### ACTION ITEM
From the records below, take each line where the string "apple" shows up and copy it.

[Data entries]
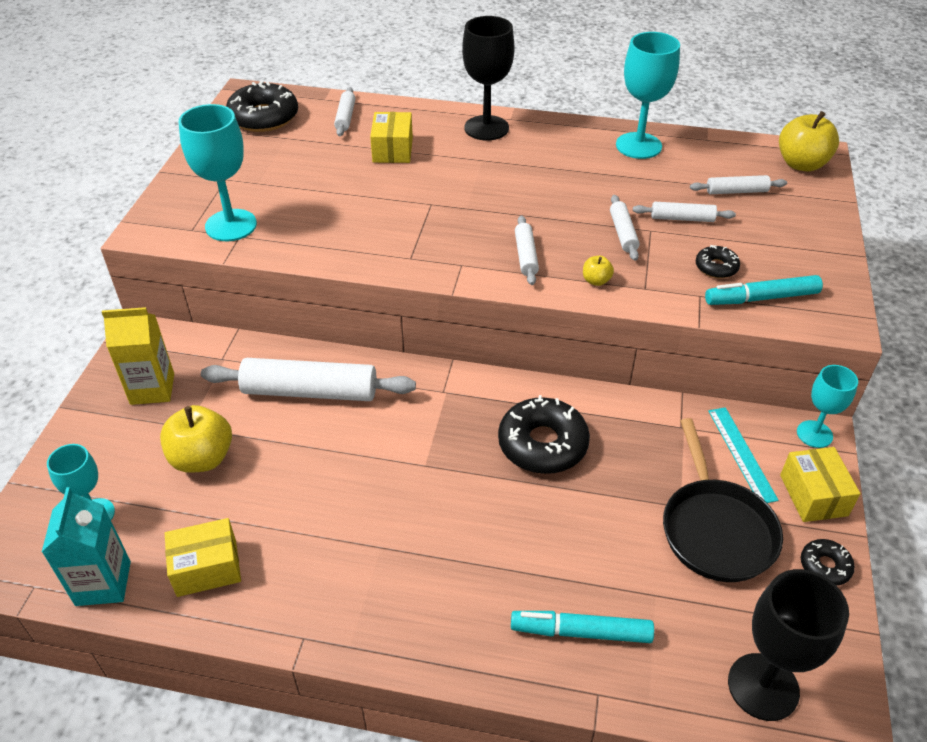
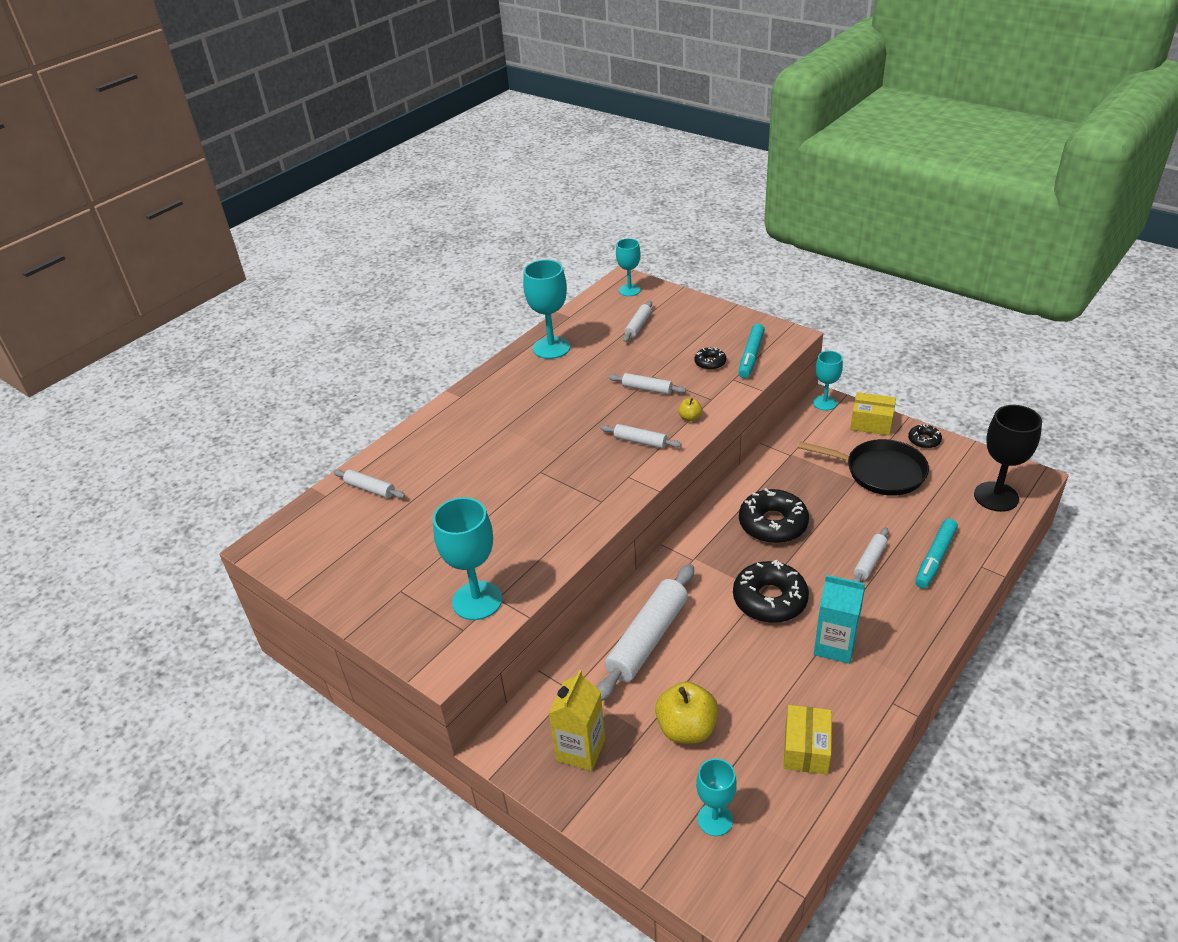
camera: 60 degrees left, 5 degrees down
(103, 583) = (794, 824): turquoise carton -> turquoise carton (834, 646)
(263, 117) = (319, 543): black donut -> black donut (769, 599)
(392, 150) = (447, 473): yellow box -> none
(486, 128) = (462, 413): black goblet -> none
(682, 218) = (650, 358): white rolling pin -> white rolling pin (869, 561)
(741, 454) = (826, 438): turquoise ruler -> none
(801, 164) = (629, 290): yellow apple -> turquoise goblet

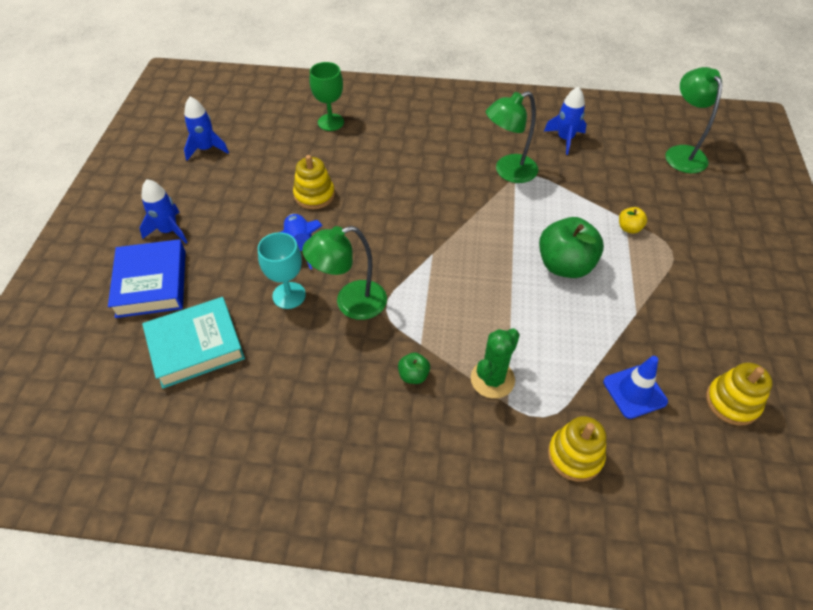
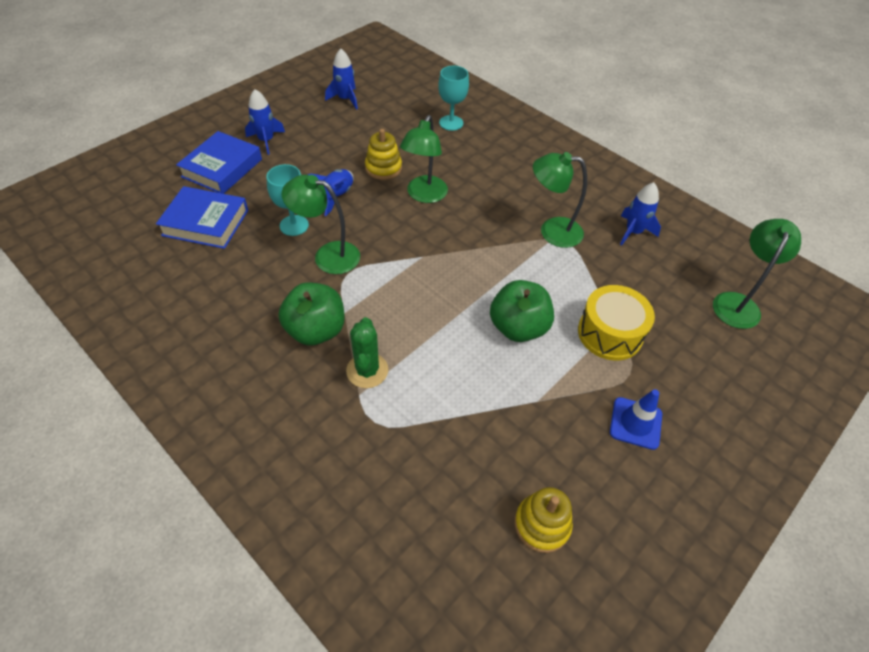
camera: 35 degrees right, 0 degrees up
(196, 346) = (205, 223): turquoise book -> blue book
(330, 122) = (451, 123): green goblet -> turquoise goblet
(377, 200) = (424, 195): none -> green lamp
(413, 375) = (316, 330): green apple -> green apple, size x2.17
(492, 379) = (367, 370): green cactus -> green cactus turned 75 degrees counterclockwise
(575, 455) = (366, 465): yellow stacking toy -> none
(629, 228) = (610, 333): yellow apple -> yellow drum
(634, 392) = (466, 456): blue traffic cone -> blue traffic cone (635, 423)

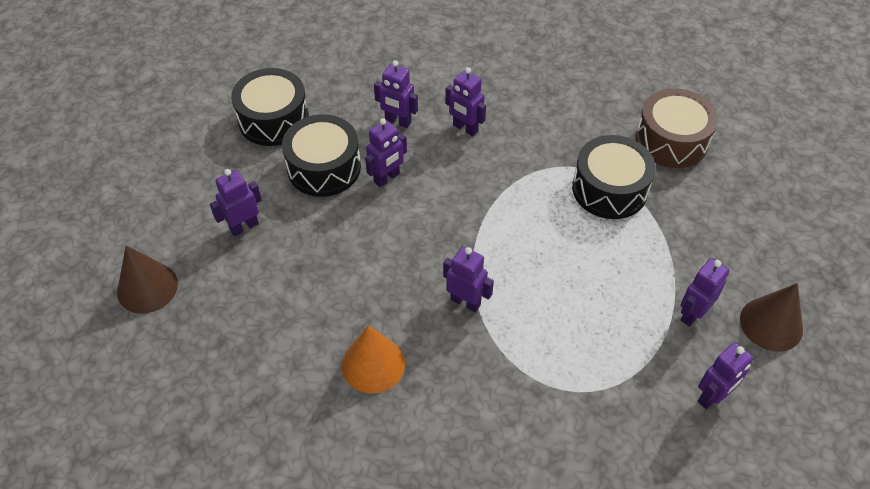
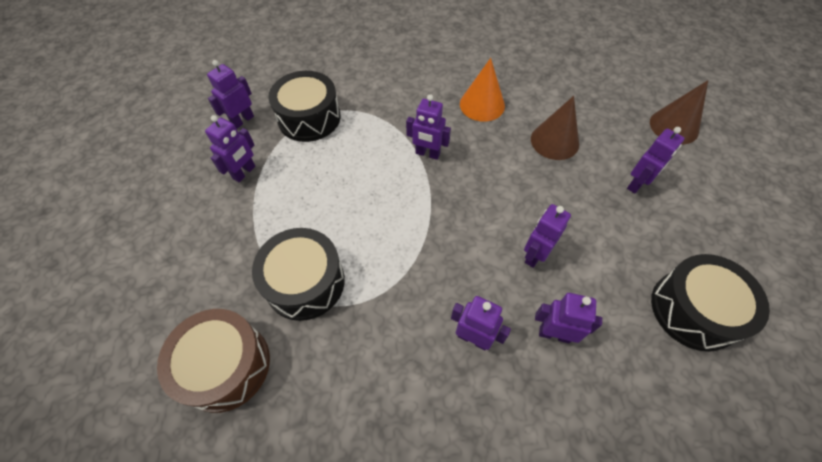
camera: 170 degrees right, 5 degrees up
(324, 167) = (602, 256): black drum -> black drum (309, 118)
(771, 324) = (181, 175): brown cone -> brown cone (554, 141)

### RESPONSE BELOW
(801, 164) = (629, 290): yellow apple -> turquoise goblet
(413, 375) = (316, 330): green apple -> green apple, size x2.17
(629, 228) = (610, 333): yellow apple -> yellow drum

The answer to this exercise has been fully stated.